**What you need to do**
Whenever the word "rose" turns up in a line of the data below, copy that line.

[[ Available data open ]]

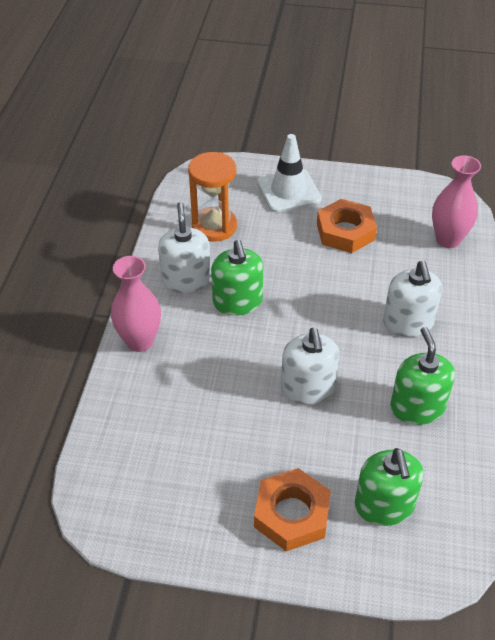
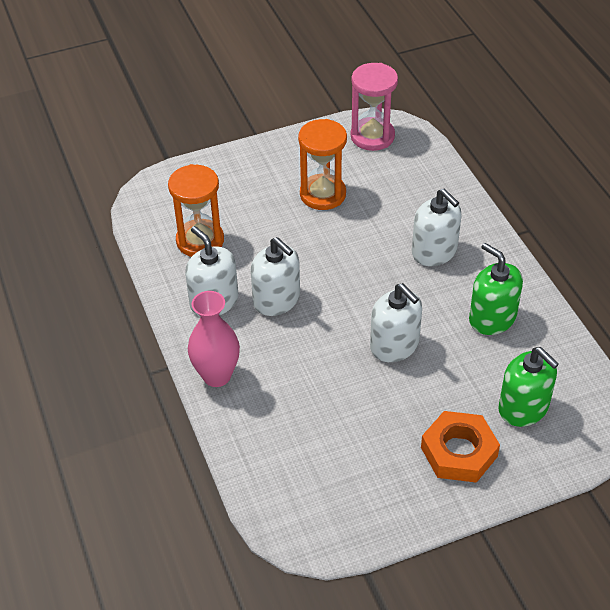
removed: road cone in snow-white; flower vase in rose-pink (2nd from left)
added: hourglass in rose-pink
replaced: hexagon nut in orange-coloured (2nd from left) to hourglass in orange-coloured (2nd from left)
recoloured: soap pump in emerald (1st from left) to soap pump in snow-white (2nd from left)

[[ Available data closed ]]

**Completed exercise**
removed: road cone in snow-white; flower vase in rose-pink (2nd from left)
added: hourglass in rose-pink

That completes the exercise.